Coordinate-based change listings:
—————

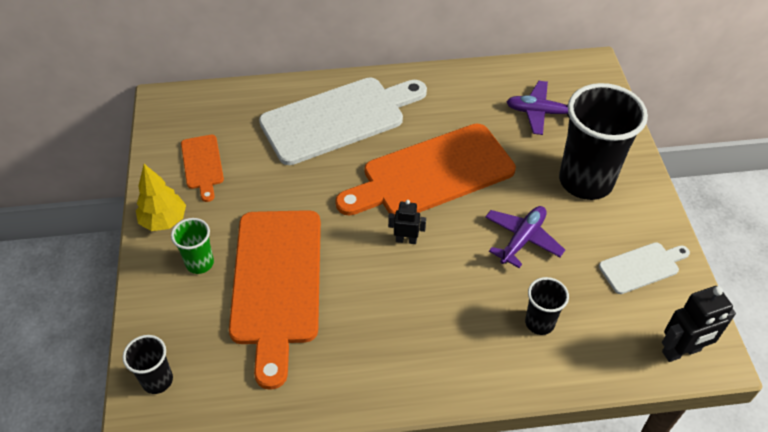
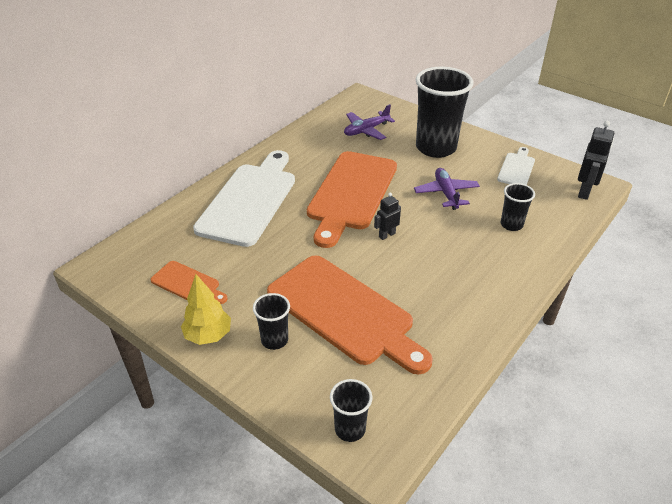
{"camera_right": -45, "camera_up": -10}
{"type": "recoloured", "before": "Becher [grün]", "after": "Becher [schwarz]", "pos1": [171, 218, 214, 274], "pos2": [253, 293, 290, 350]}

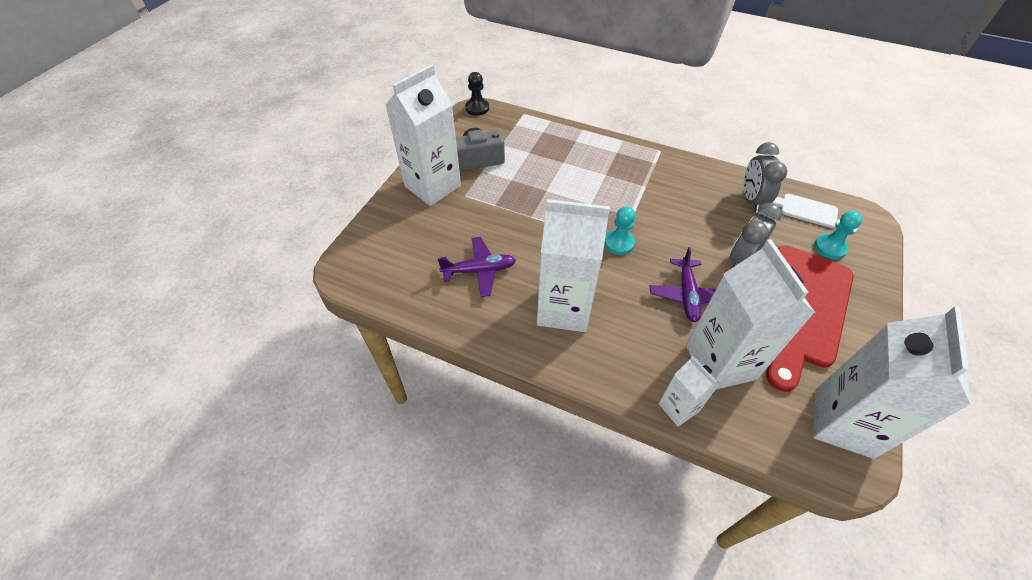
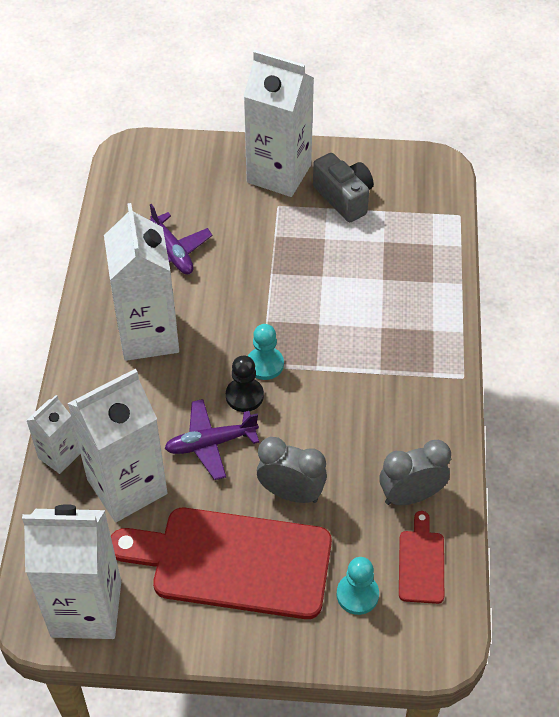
{"camera_right": 70, "camera_up": 0}
{"type": "moved", "before": "Bauer [schwarz]", "pos1": [465, 72, 489, 116], "pos2": [226, 356, 264, 412]}
{"type": "recoloured", "before": "Schneidebrett [weiß]", "after": "Schneidebrett [rot]", "pos1": [772, 194, 838, 228], "pos2": [399, 511, 444, 604]}

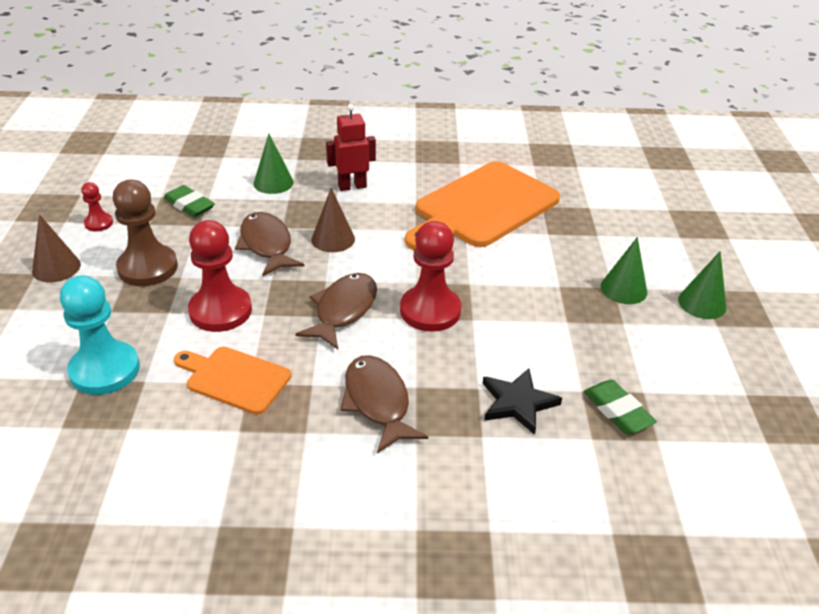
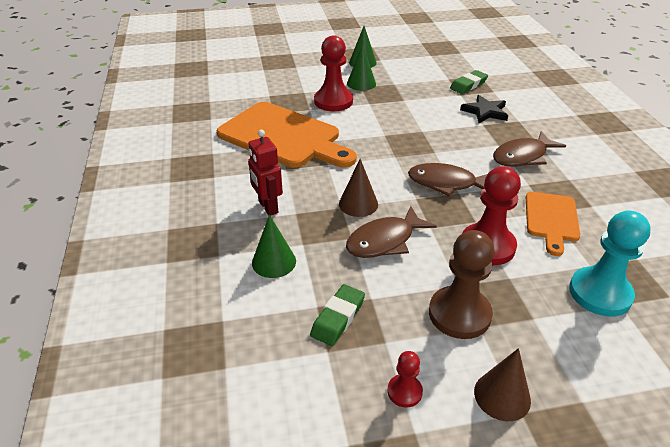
{"camera_right": -100, "camera_up": 0}
{"type": "moved", "before": "Bauer [rot]", "pos1": [400, 221, 461, 332], "pos2": [314, 35, 353, 111]}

—————

• EXERCISE GOAL: The records above must be printed exactly, but the pictures they hold should be omitted.

• EXERCISE RESPONSE:
{"camera_right": -45, "camera_up": -10}
{"type": "recoloured", "before": "Becher [grün]", "after": "Becher [schwarz]", "pos1": [171, 218, 214, 274], "pos2": [253, 293, 290, 350]}

{"camera_right": 70, "camera_up": 0}
{"type": "moved", "before": "Bauer [schwarz]", "pos1": [465, 72, 489, 116], "pos2": [226, 356, 264, 412]}
{"type": "recoloured", "before": "Schneidebrett [weiß]", "after": "Schneidebrett [rot]", "pos1": [772, 194, 838, 228], "pos2": [399, 511, 444, 604]}

{"camera_right": -100, "camera_up": 0}
{"type": "moved", "before": "Bauer [rot]", "pos1": [400, 221, 461, 332], "pos2": [314, 35, 353, 111]}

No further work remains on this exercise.